▶ Data section:
Segment Open
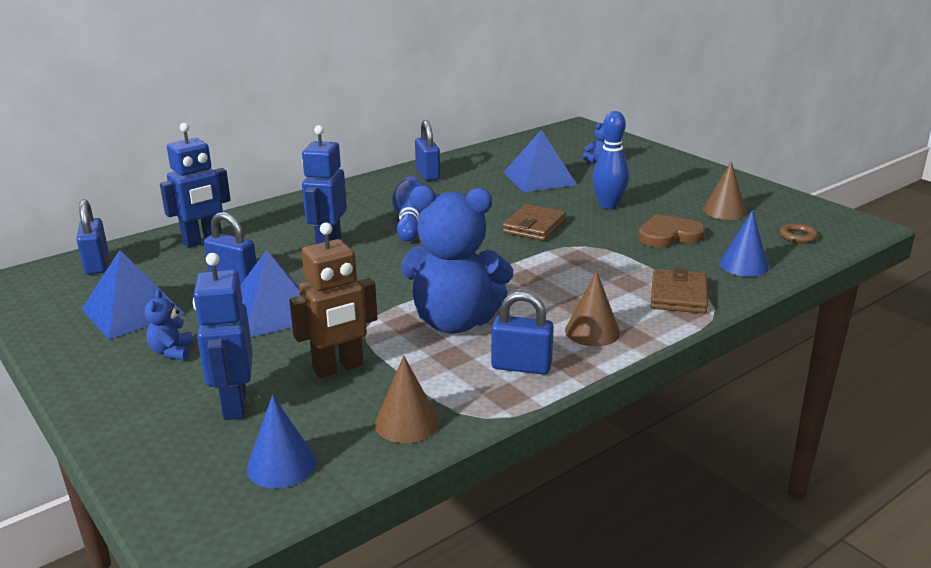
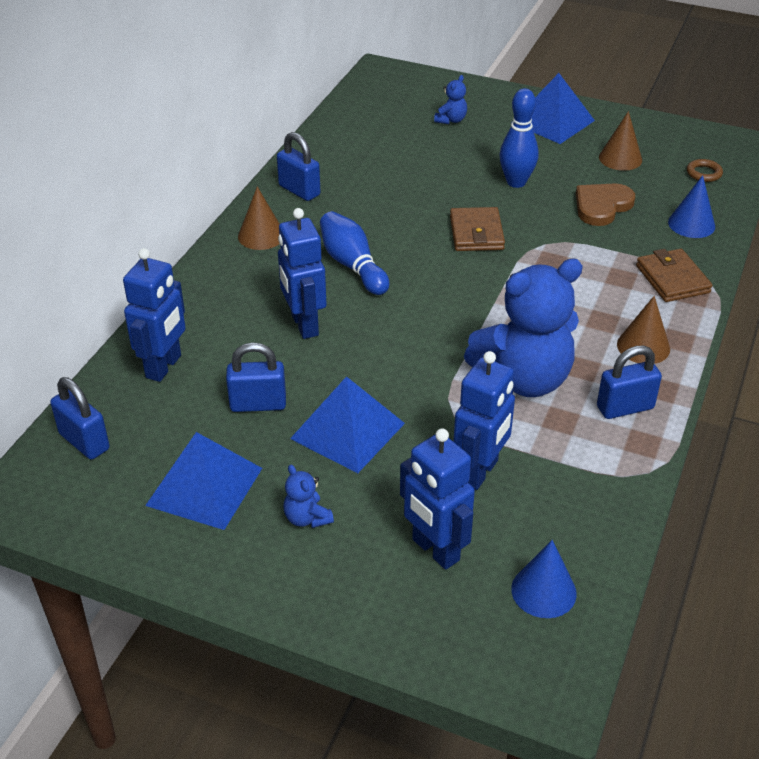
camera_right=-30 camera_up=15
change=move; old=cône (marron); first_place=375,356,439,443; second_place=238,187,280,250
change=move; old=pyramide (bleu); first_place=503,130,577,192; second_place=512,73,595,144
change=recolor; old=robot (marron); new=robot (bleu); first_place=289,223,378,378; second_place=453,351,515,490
Segment Closed
▶ To do: Would you please retype the material above exactly and leave out each picture?

▶ Answer to this task:
camera_right=-30 camera_up=15
change=move; old=cône (marron); first_place=375,356,439,443; second_place=238,187,280,250
change=move; old=pyramide (bleu); first_place=503,130,577,192; second_place=512,73,595,144
change=recolor; old=robot (marron); new=robot (bleu); first_place=289,223,378,378; second_place=453,351,515,490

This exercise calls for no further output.